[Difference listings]
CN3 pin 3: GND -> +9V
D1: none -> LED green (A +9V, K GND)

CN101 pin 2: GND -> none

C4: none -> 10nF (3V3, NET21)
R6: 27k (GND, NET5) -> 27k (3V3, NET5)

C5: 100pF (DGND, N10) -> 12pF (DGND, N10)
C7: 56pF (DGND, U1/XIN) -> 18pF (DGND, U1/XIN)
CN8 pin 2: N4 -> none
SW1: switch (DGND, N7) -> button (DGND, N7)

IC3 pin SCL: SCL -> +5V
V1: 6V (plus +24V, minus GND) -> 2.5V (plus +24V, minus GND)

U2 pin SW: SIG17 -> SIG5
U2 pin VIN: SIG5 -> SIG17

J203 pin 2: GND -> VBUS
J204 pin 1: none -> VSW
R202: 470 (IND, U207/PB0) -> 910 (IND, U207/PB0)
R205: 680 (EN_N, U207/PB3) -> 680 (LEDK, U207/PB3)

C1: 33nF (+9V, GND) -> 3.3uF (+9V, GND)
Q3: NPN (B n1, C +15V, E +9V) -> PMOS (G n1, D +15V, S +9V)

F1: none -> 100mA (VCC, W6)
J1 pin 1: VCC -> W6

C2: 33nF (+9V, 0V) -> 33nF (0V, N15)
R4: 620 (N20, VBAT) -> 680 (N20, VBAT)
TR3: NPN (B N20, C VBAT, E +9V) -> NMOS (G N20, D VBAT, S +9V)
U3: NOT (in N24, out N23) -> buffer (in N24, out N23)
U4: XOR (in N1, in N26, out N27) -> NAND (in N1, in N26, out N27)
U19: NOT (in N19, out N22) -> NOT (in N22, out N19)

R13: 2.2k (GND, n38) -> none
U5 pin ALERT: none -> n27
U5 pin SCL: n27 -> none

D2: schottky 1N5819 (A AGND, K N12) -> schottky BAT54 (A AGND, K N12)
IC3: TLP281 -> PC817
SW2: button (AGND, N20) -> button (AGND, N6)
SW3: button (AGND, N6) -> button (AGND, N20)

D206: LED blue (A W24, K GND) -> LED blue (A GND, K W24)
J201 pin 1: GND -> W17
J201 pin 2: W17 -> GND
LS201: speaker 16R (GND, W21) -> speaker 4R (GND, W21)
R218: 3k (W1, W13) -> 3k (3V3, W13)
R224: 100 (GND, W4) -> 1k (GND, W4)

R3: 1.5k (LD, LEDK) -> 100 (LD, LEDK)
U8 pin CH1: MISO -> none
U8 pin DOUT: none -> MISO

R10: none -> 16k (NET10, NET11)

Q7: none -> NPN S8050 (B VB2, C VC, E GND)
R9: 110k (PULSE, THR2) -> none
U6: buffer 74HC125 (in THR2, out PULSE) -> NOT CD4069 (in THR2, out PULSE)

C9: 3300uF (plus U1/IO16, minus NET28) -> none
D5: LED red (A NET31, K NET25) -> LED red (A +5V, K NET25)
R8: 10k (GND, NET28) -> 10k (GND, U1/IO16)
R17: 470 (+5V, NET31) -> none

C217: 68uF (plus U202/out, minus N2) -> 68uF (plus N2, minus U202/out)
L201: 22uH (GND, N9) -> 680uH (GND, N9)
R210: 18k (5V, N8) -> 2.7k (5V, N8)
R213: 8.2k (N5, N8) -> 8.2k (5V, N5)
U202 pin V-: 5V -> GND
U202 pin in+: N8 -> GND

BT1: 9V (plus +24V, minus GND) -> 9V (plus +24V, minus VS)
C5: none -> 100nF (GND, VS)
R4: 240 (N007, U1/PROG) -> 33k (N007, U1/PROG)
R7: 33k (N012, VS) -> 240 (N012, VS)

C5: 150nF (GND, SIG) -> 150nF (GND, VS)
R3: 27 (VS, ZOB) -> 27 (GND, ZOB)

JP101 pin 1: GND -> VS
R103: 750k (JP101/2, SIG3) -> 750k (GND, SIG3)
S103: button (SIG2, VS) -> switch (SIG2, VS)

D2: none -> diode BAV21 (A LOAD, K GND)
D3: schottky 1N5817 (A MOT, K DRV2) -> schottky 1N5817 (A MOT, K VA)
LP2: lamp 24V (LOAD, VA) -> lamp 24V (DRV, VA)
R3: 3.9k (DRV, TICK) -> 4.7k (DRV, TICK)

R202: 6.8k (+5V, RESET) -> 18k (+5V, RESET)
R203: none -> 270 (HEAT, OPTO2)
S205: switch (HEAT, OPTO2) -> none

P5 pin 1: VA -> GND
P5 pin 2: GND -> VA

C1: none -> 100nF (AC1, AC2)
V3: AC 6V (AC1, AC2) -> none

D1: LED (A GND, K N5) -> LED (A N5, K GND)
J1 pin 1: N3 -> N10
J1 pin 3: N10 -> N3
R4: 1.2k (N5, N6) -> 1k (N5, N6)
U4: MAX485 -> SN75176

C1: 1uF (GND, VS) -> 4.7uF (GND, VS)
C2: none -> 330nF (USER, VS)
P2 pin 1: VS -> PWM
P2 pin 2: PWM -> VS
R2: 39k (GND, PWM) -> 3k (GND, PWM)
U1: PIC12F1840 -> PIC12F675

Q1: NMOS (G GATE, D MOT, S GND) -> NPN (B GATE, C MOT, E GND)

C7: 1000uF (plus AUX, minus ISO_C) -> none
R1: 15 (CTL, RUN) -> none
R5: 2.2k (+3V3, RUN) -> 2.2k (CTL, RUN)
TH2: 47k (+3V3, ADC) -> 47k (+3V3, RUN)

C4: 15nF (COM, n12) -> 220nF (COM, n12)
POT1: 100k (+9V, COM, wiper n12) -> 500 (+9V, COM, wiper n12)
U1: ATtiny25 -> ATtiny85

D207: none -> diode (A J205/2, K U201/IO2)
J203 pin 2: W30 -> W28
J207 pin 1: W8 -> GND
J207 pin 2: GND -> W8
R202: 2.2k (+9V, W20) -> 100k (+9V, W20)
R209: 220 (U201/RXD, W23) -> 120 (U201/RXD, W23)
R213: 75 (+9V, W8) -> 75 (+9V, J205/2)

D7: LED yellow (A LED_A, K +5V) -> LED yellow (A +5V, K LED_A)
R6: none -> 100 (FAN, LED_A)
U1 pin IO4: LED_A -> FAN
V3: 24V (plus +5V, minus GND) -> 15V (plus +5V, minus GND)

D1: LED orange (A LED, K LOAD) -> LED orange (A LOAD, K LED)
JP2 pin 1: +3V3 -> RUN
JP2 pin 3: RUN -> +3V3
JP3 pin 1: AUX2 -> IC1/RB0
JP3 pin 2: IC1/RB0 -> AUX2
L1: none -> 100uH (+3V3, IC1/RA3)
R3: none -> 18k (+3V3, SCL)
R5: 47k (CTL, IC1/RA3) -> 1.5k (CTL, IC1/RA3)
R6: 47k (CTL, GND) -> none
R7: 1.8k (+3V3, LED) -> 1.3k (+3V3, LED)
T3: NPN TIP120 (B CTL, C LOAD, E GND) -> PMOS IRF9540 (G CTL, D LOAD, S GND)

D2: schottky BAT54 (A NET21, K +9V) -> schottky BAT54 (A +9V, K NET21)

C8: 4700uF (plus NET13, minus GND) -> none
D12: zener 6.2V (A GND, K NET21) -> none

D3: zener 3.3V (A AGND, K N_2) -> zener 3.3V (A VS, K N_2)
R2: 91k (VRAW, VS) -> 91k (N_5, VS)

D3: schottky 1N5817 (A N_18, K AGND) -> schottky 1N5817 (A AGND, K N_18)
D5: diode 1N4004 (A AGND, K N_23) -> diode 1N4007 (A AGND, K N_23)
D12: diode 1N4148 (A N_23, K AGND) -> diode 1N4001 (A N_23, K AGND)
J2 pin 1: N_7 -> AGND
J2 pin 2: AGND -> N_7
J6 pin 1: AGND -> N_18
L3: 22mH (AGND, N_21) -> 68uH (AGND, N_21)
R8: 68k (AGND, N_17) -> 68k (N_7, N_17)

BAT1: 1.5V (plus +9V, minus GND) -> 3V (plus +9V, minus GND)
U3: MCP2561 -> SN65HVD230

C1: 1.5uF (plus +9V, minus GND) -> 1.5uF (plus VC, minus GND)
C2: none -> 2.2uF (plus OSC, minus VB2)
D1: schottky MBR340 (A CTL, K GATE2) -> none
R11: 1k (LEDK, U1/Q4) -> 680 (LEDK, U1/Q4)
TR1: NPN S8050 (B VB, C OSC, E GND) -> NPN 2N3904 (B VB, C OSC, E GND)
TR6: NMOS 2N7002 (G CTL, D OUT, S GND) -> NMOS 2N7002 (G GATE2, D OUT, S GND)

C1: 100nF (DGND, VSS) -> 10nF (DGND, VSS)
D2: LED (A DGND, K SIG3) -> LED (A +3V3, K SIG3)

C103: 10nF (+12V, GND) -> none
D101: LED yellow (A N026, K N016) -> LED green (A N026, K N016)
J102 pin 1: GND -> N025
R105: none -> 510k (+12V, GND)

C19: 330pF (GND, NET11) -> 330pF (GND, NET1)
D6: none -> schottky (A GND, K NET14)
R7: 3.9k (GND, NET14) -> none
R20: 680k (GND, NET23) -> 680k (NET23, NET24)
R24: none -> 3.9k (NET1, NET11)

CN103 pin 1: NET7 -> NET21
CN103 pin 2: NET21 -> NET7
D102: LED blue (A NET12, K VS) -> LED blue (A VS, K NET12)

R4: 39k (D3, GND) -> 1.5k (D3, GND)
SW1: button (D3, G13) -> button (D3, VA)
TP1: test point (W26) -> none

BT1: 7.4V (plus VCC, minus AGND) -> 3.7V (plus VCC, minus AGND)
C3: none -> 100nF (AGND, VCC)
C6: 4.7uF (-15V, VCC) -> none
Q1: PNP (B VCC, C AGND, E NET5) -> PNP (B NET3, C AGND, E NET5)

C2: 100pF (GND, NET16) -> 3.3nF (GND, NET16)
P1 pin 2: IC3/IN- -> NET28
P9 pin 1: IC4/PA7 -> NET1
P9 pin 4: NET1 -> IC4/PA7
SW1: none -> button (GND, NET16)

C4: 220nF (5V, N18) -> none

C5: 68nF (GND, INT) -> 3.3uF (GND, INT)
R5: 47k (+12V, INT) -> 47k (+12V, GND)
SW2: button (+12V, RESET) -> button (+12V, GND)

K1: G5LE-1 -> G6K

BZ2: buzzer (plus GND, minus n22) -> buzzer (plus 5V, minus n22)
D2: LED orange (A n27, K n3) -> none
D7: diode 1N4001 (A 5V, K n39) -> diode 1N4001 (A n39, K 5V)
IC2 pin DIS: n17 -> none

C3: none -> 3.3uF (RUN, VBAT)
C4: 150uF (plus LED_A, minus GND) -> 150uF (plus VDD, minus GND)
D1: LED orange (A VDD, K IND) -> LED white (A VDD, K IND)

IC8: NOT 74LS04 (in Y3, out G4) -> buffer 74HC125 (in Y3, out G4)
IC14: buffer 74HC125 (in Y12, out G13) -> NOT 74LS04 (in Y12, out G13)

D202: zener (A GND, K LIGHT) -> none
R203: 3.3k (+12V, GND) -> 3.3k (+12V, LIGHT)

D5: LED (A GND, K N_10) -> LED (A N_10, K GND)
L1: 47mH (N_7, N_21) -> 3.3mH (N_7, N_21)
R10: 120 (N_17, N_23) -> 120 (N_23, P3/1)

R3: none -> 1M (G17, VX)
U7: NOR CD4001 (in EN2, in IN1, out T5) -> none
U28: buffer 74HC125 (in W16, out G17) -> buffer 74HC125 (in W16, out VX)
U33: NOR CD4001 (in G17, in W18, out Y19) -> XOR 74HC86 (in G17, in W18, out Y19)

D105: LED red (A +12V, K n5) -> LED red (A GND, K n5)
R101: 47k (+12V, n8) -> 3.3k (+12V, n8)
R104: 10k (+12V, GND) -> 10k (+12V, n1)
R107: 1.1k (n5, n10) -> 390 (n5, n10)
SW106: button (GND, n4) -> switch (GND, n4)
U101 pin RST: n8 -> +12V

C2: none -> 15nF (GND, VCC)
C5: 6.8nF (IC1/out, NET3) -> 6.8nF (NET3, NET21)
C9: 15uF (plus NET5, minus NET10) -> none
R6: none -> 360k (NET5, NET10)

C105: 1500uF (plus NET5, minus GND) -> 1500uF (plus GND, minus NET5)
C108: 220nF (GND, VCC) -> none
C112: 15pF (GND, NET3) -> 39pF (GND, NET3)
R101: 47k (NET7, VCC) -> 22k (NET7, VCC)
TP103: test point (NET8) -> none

* **ABOUT THIS EXERCISE**
Nothing beyond the line containing "C9: 3300uF (plus" is to be output; the lines above, from the first one onward to that line, are to be transcribed exactly.

* **SOLUTION FOR THIS TASK**
CN3 pin 3: GND -> +9V
D1: none -> LED green (A +9V, K GND)

CN101 pin 2: GND -> none

C4: none -> 10nF (3V3, NET21)
R6: 27k (GND, NET5) -> 27k (3V3, NET5)

C5: 100pF (DGND, N10) -> 12pF (DGND, N10)
C7: 56pF (DGND, U1/XIN) -> 18pF (DGND, U1/XIN)
CN8 pin 2: N4 -> none
SW1: switch (DGND, N7) -> button (DGND, N7)

IC3 pin SCL: SCL -> +5V
V1: 6V (plus +24V, minus GND) -> 2.5V (plus +24V, minus GND)

U2 pin SW: SIG17 -> SIG5
U2 pin VIN: SIG5 -> SIG17

J203 pin 2: GND -> VBUS
J204 pin 1: none -> VSW
R202: 470 (IND, U207/PB0) -> 910 (IND, U207/PB0)
R205: 680 (EN_N, U207/PB3) -> 680 (LEDK, U207/PB3)

C1: 33nF (+9V, GND) -> 3.3uF (+9V, GND)
Q3: NPN (B n1, C +15V, E +9V) -> PMOS (G n1, D +15V, S +9V)

F1: none -> 100mA (VCC, W6)
J1 pin 1: VCC -> W6

C2: 33nF (+9V, 0V) -> 33nF (0V, N15)
R4: 620 (N20, VBAT) -> 680 (N20, VBAT)
TR3: NPN (B N20, C VBAT, E +9V) -> NMOS (G N20, D VBAT, S +9V)
U3: NOT (in N24, out N23) -> buffer (in N24, out N23)
U4: XOR (in N1, in N26, out N27) -> NAND (in N1, in N26, out N27)
U19: NOT (in N19, out N22) -> NOT (in N22, out N19)

R13: 2.2k (GND, n38) -> none
U5 pin ALERT: none -> n27
U5 pin SCL: n27 -> none

D2: schottky 1N5819 (A AGND, K N12) -> schottky BAT54 (A AGND, K N12)
IC3: TLP281 -> PC817
SW2: button (AGND, N20) -> button (AGND, N6)
SW3: button (AGND, N6) -> button (AGND, N20)

D206: LED blue (A W24, K GND) -> LED blue (A GND, K W24)
J201 pin 1: GND -> W17
J201 pin 2: W17 -> GND
LS201: speaker 16R (GND, W21) -> speaker 4R (GND, W21)
R218: 3k (W1, W13) -> 3k (3V3, W13)
R224: 100 (GND, W4) -> 1k (GND, W4)

R3: 1.5k (LD, LEDK) -> 100 (LD, LEDK)
U8 pin CH1: MISO -> none
U8 pin DOUT: none -> MISO

R10: none -> 16k (NET10, NET11)

Q7: none -> NPN S8050 (B VB2, C VC, E GND)
R9: 110k (PULSE, THR2) -> none
U6: buffer 74HC125 (in THR2, out PULSE) -> NOT CD4069 (in THR2, out PULSE)

C9: 3300uF (plus U1/IO16, minus NET28) -> none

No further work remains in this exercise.